(Exercise inputs begins)

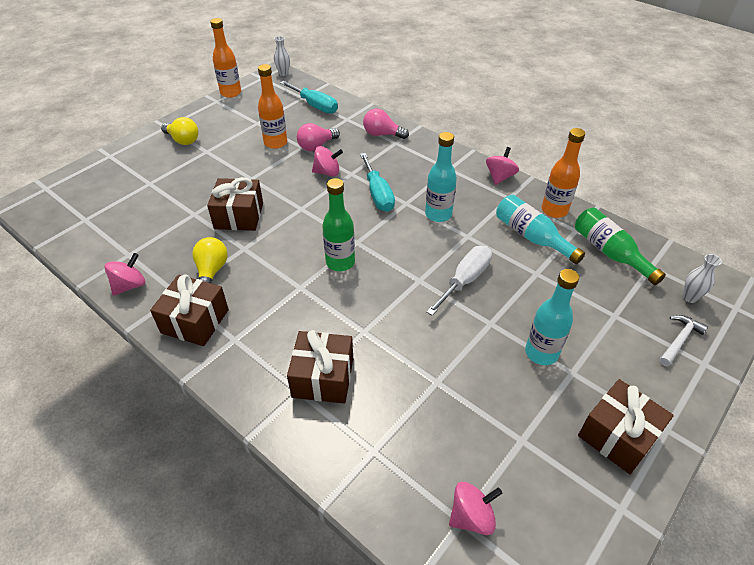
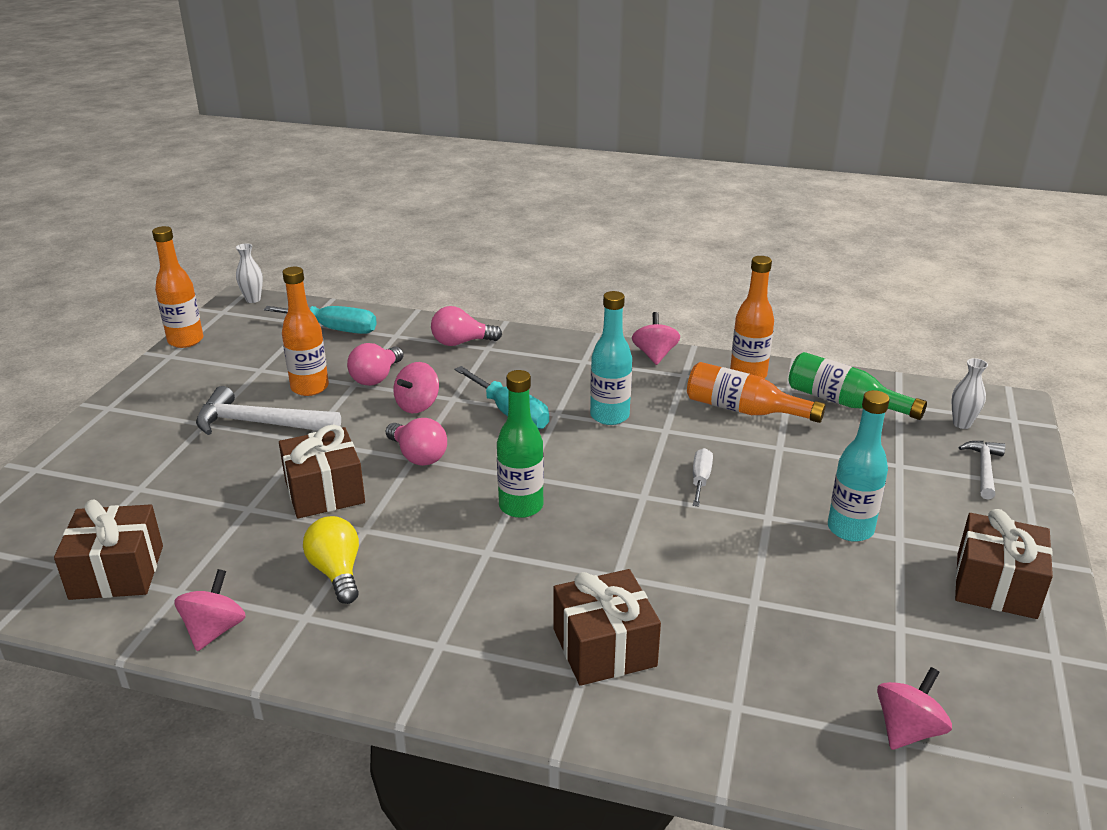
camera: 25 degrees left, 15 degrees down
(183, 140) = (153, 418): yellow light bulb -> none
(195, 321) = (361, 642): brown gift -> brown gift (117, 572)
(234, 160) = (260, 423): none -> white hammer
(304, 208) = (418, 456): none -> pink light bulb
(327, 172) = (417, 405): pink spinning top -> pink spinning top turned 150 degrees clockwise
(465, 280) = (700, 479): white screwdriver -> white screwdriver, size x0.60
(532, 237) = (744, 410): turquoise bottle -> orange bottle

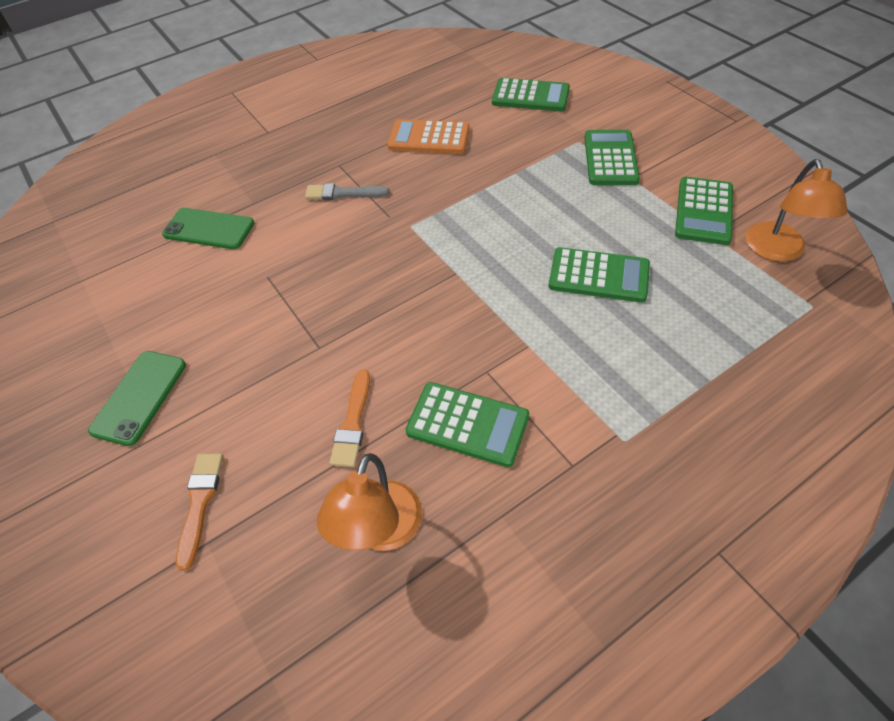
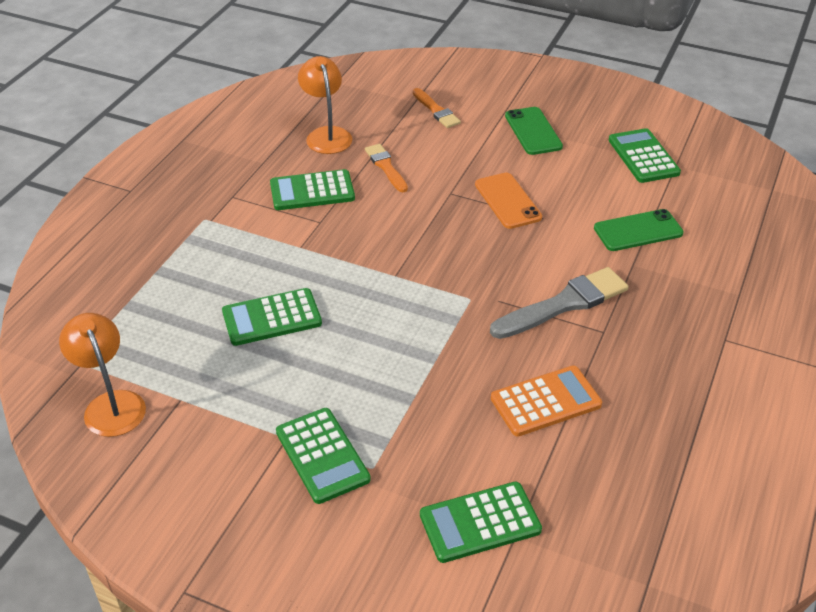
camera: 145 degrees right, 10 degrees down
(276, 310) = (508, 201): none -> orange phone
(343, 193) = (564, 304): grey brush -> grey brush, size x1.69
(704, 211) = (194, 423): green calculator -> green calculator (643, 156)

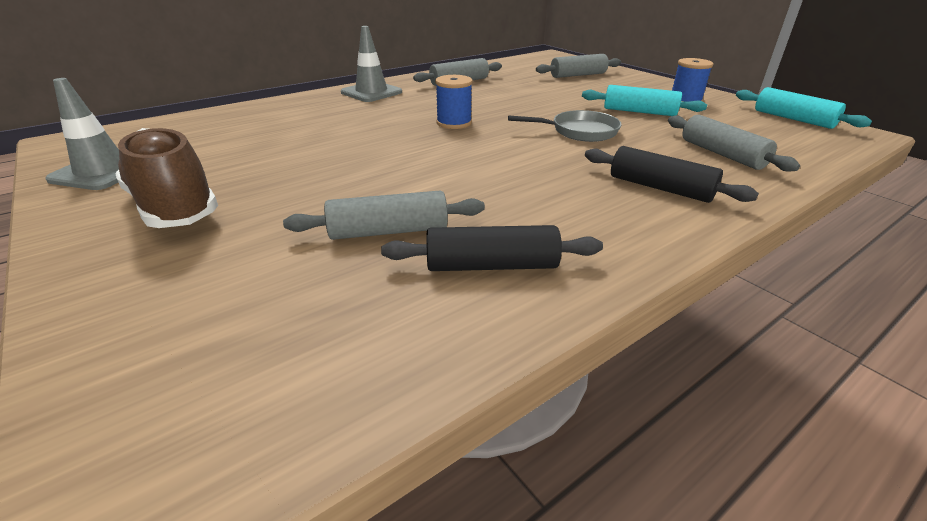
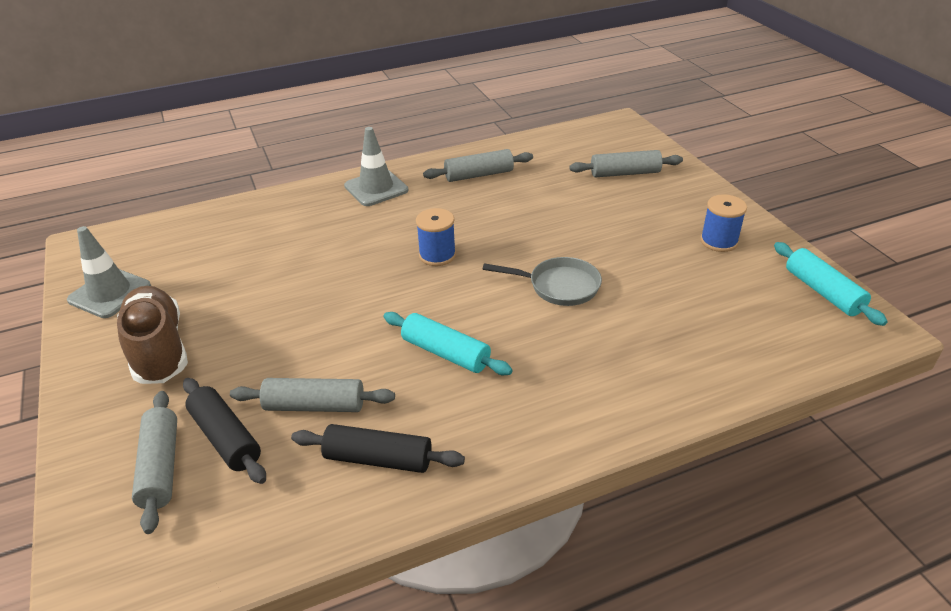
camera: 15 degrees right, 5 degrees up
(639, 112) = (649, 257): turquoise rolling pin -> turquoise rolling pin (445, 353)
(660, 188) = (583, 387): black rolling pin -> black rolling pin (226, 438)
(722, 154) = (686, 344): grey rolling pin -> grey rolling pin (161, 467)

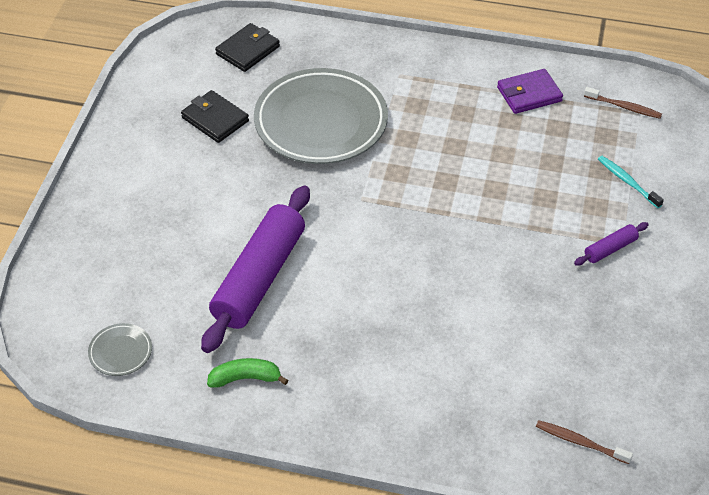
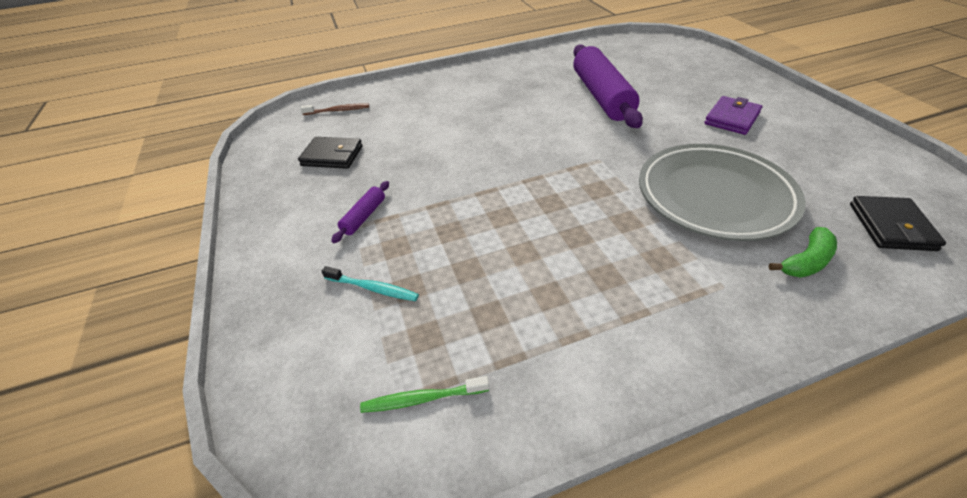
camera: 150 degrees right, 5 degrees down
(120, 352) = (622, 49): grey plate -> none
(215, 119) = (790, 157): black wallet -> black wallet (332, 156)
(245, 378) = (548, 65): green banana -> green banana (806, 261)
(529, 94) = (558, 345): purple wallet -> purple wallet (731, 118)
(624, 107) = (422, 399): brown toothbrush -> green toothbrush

(Exercise inputs ends)

Reproduce the data above without a single change, please, but without its pictures.

◆ Solution
camera: 25 degrees left, 15 degrees down
(183, 140) = (153, 418): yellow light bulb -> none
(195, 321) = (361, 642): brown gift -> brown gift (117, 572)
(234, 160) = (260, 423): none -> white hammer
(304, 208) = (418, 456): none -> pink light bulb
(327, 172) = (417, 405): pink spinning top -> pink spinning top turned 150 degrees clockwise
(465, 280) = (700, 479): white screwdriver -> white screwdriver, size x0.60
(532, 237) = (744, 410): turquoise bottle -> orange bottle

camera: 145 degrees right, 10 degrees down
(276, 310) = (508, 201): none -> orange phone
(343, 193) = (564, 304): grey brush -> grey brush, size x1.69
(704, 211) = (194, 423): green calculator -> green calculator (643, 156)

camera: 15 degrees right, 5 degrees up
(639, 112) = (649, 257): turquoise rolling pin -> turquoise rolling pin (445, 353)
(660, 188) = (583, 387): black rolling pin -> black rolling pin (226, 438)
(722, 154) = (686, 344): grey rolling pin -> grey rolling pin (161, 467)

camera: 150 degrees right, 5 degrees down
(120, 352) = (622, 49): grey plate -> none
(215, 119) = (790, 157): black wallet -> black wallet (332, 156)
(245, 378) = (548, 65): green banana -> green banana (806, 261)
(529, 94) = (558, 345): purple wallet -> purple wallet (731, 118)
(624, 107) = (422, 399): brown toothbrush -> green toothbrush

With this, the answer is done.